§ **TASK DETAILS**: Repeat the entries without change, omitting the pictures.

Image comparison data
BEGIN

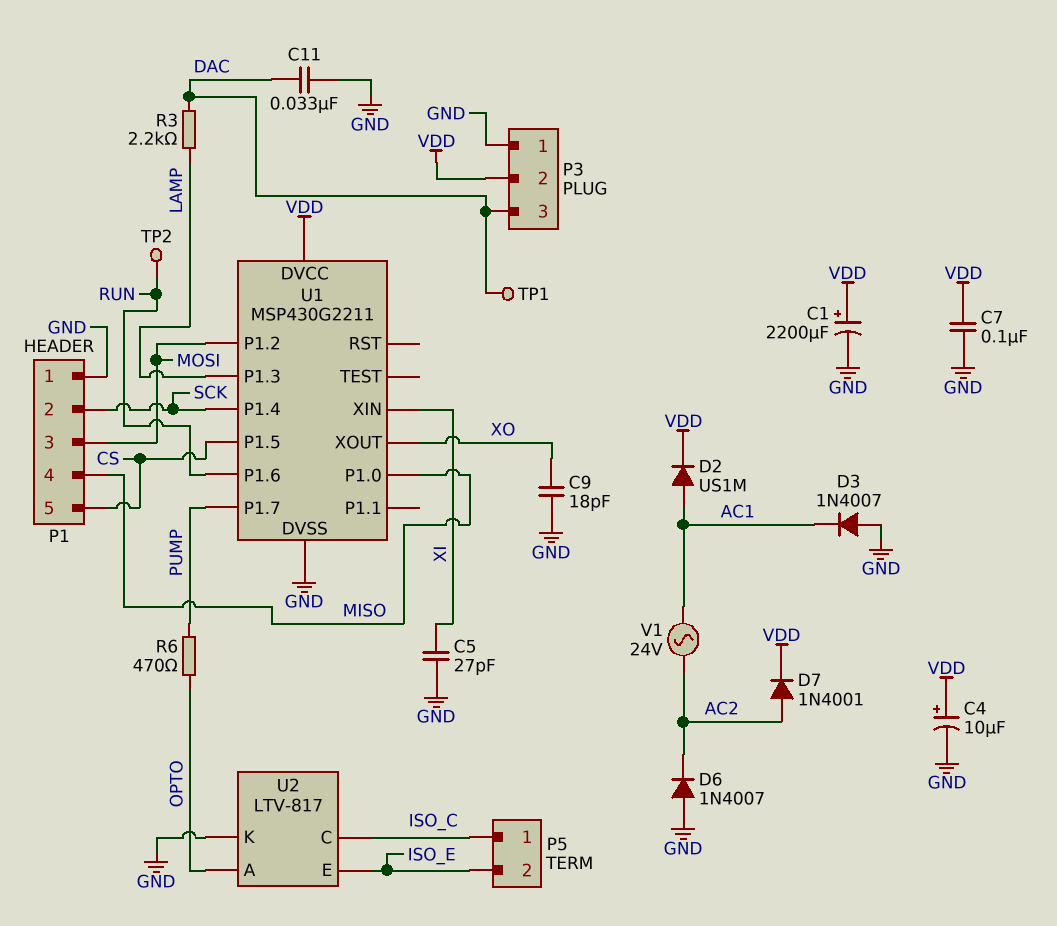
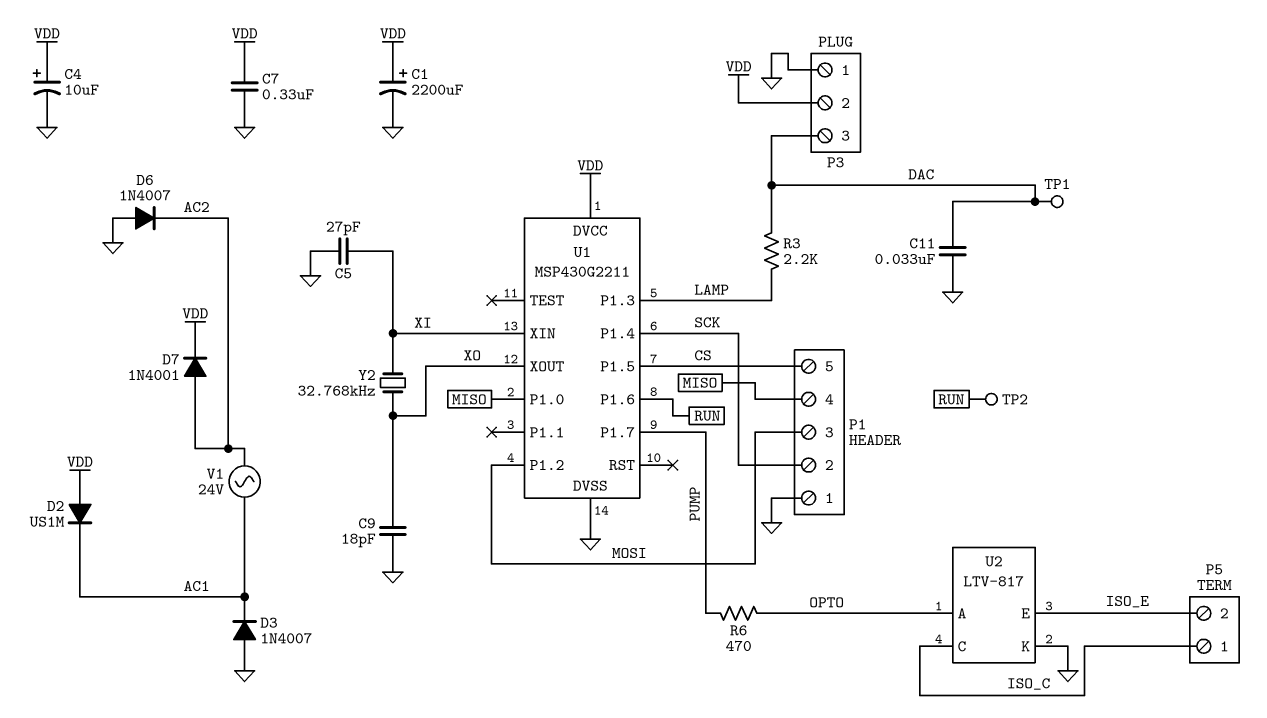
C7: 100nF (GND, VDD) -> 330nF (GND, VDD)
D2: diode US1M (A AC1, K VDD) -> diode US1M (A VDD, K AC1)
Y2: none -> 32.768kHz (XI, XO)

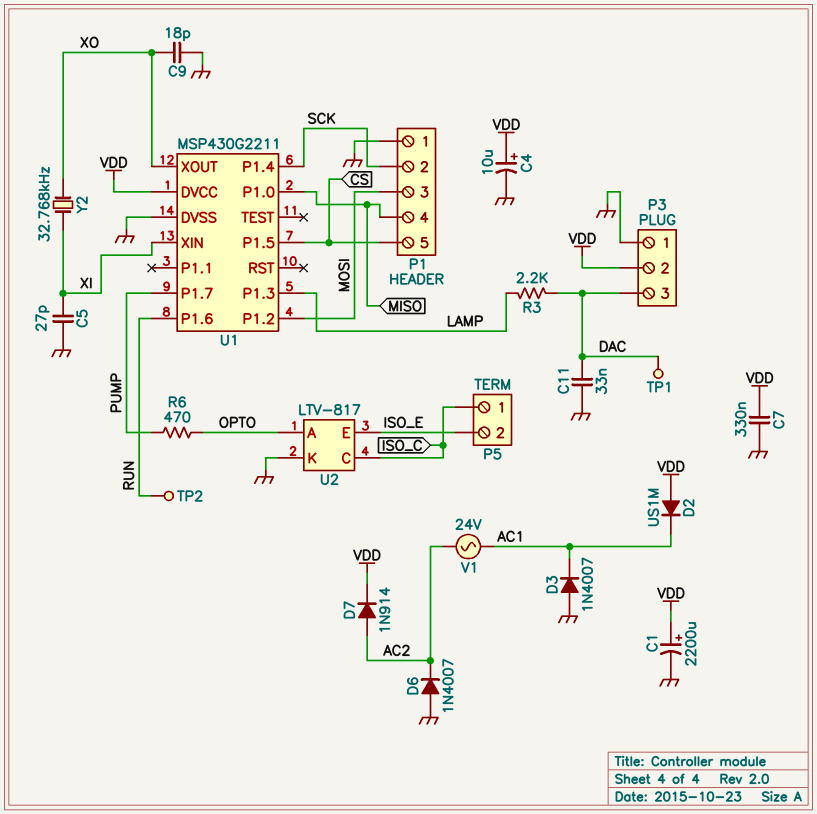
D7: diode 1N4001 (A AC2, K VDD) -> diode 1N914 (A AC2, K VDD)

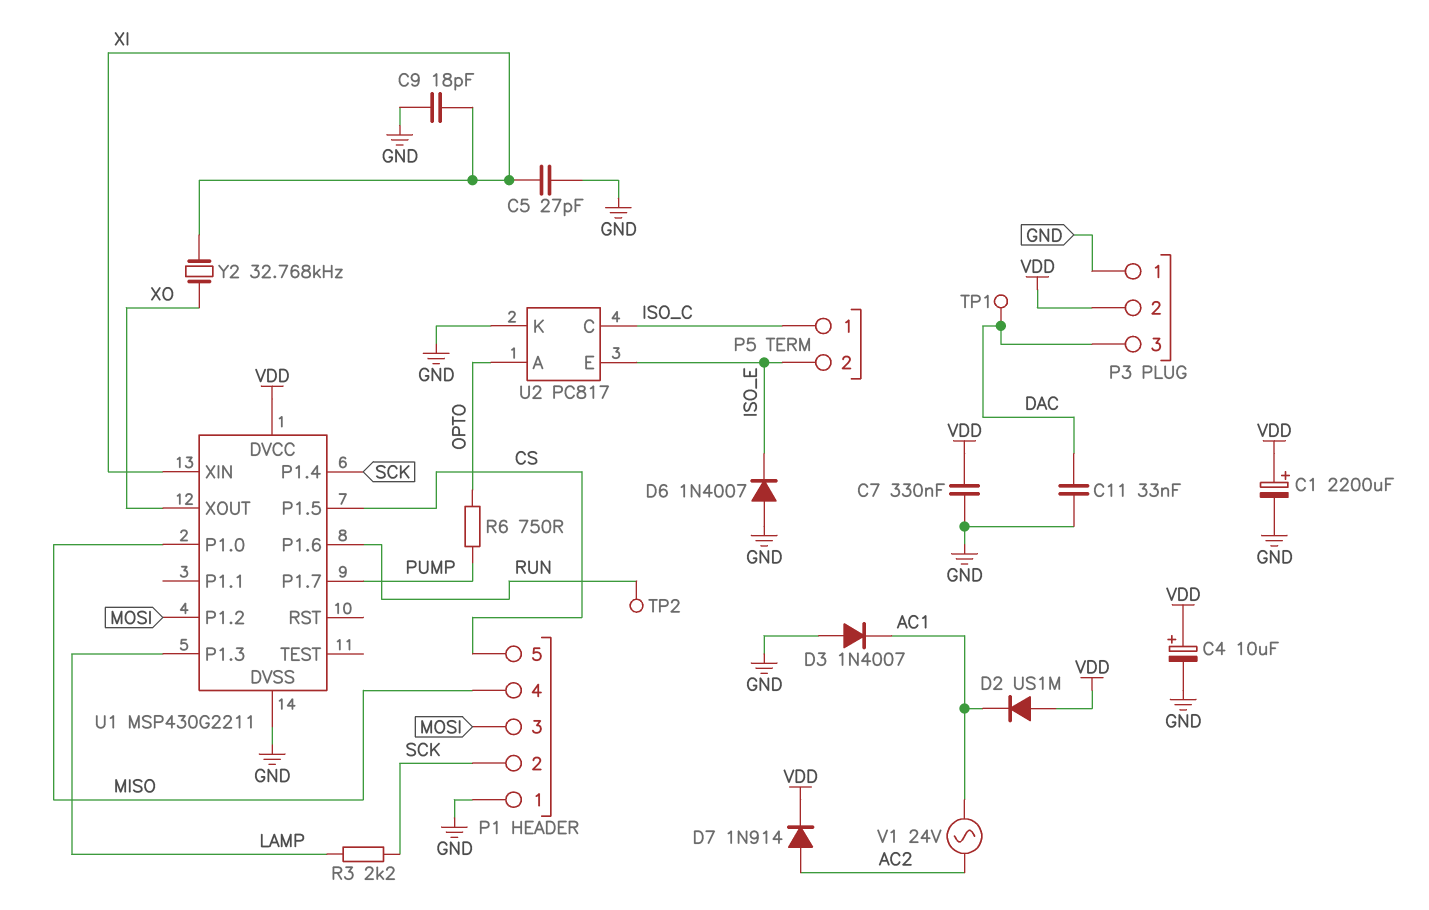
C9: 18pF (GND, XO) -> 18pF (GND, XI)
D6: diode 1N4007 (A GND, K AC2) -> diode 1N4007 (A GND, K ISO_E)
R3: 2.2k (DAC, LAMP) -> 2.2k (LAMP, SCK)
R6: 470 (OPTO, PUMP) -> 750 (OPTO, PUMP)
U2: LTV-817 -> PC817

END

§ **ANSWER BOX**:
C7: 100nF (GND, VDD) -> 330nF (GND, VDD)
D2: diode US1M (A AC1, K VDD) -> diode US1M (A VDD, K AC1)
Y2: none -> 32.768kHz (XI, XO)

D7: diode 1N4001 (A AC2, K VDD) -> diode 1N914 (A AC2, K VDD)

C9: 18pF (GND, XO) -> 18pF (GND, XI)
D6: diode 1N4007 (A GND, K AC2) -> diode 1N4007 (A GND, K ISO_E)
R3: 2.2k (DAC, LAMP) -> 2.2k (LAMP, SCK)
R6: 470 (OPTO, PUMP) -> 750 (OPTO, PUMP)
U2: LTV-817 -> PC817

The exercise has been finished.